The problem: Copy nothing but the text: repeat each entry exactly and drop the images.

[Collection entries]
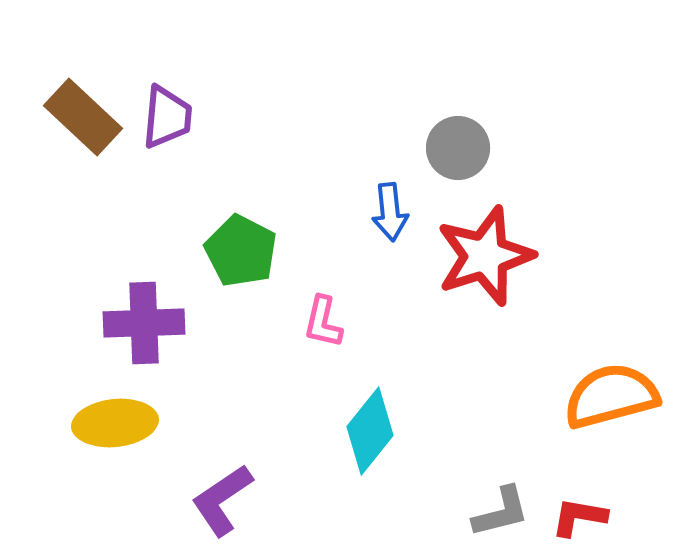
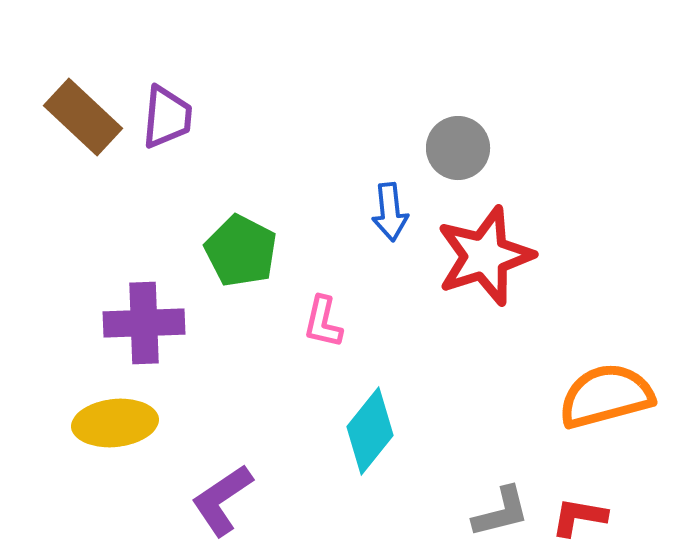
orange semicircle: moved 5 px left
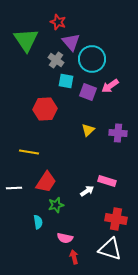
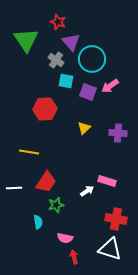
yellow triangle: moved 4 px left, 2 px up
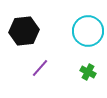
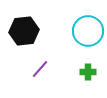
purple line: moved 1 px down
green cross: rotated 28 degrees counterclockwise
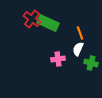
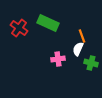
red cross: moved 13 px left, 9 px down
orange line: moved 2 px right, 3 px down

The completed task:
orange semicircle: moved 5 px left
yellow triangle: moved 4 px left, 2 px up
purple line: moved 1 px down
green cross: rotated 28 degrees counterclockwise
red cross: moved 13 px left, 9 px down
orange line: moved 2 px right, 3 px down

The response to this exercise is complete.